Please return every line of the material verbatim and skip any images.
┌────────
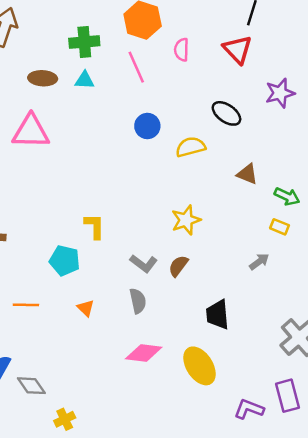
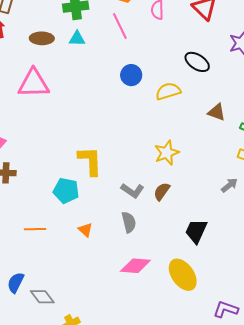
yellow L-shape: (95, 226) -> (90, 161), size x1.4
black trapezoid: (217, 315) -> (196, 231), turned 32

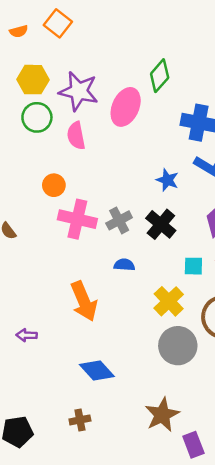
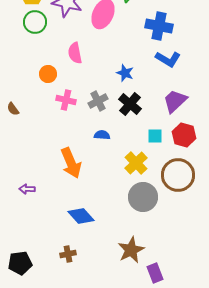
pink semicircle: (76, 136) -> (75, 53), moved
blue star: (167, 180) -> (125, 73), moved
pink cross: (77, 219) -> (66, 100), size x0.7

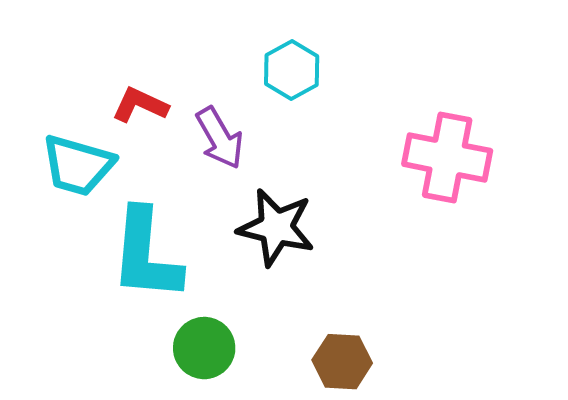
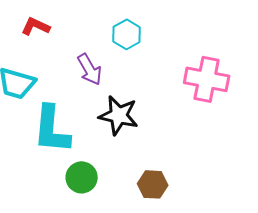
red L-shape: (140, 105) -> (36, 26), moved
└────────
Response to the exercise |
yellow L-shape: (95, 226) -> (90, 161), size x1.4
black trapezoid: (217, 315) -> (196, 231), turned 32

pink semicircle: (76, 136) -> (75, 53), moved
blue star: (167, 180) -> (125, 73), moved
pink cross: (77, 219) -> (66, 100), size x0.7

red L-shape: (140, 105) -> (36, 26), moved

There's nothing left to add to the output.